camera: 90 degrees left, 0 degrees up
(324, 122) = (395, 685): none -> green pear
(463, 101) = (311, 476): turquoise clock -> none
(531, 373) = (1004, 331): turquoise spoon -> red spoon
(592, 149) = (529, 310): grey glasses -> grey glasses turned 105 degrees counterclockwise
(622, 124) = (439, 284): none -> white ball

* * *

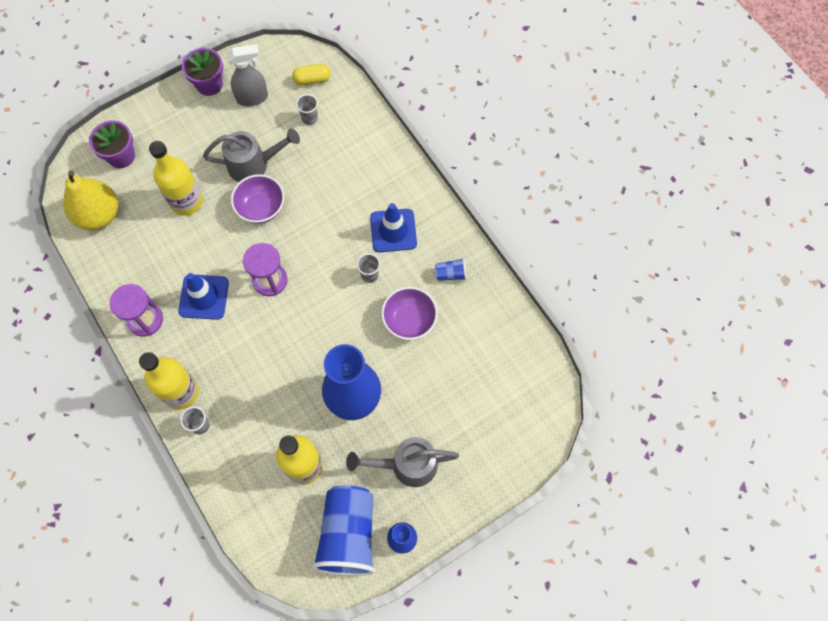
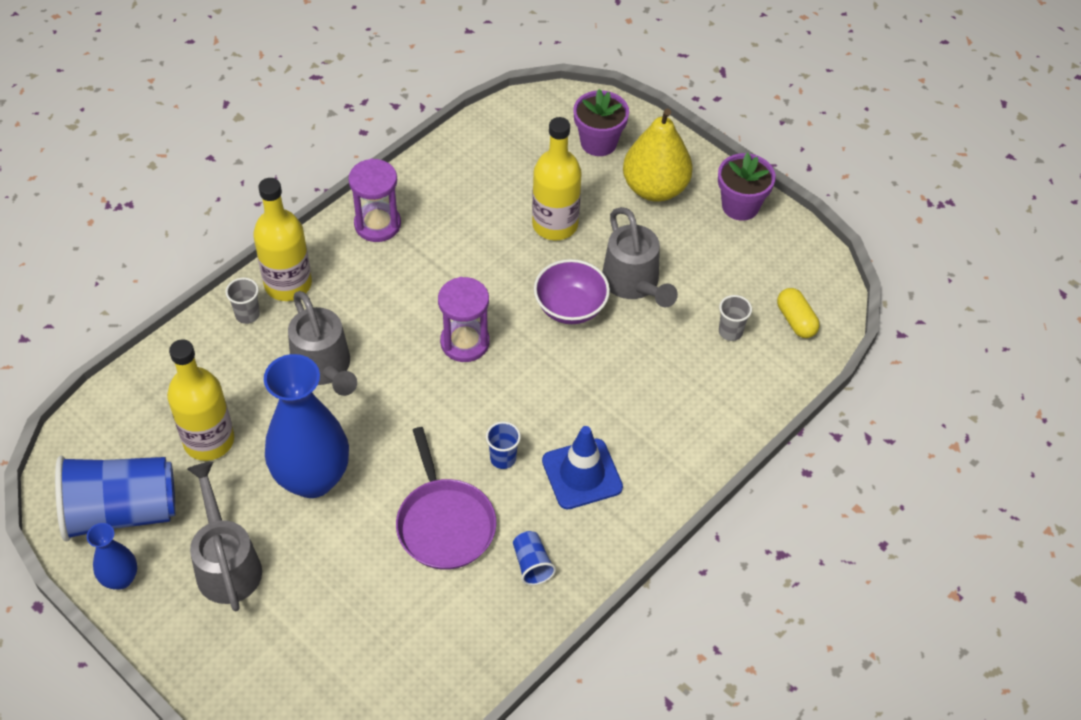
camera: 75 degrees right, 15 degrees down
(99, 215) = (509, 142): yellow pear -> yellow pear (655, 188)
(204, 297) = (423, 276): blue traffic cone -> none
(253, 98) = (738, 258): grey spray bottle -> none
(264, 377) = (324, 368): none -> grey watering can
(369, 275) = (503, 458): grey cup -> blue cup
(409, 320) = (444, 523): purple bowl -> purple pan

* * *

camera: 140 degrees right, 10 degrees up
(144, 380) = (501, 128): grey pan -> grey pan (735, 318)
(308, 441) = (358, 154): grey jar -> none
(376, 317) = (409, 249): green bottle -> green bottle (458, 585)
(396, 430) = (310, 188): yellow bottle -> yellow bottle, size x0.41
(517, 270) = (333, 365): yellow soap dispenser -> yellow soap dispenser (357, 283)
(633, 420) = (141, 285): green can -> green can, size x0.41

WHAT NEEDS TO BE DONE:
Only the lines above starting with the one with "camera: 90 degrees left, 0 degrees up" and going through the one with "(622, 124) = (439, 284): none -> white ball" are to be copied, word for word and with both ends kept.

ANSWER FOR THIS EXERCISE:
camera: 90 degrees left, 0 degrees up
(324, 122) = (395, 685): none -> green pear
(463, 101) = (311, 476): turquoise clock -> none
(531, 373) = (1004, 331): turquoise spoon -> red spoon
(592, 149) = (529, 310): grey glasses -> grey glasses turned 105 degrees counterclockwise
(622, 124) = (439, 284): none -> white ball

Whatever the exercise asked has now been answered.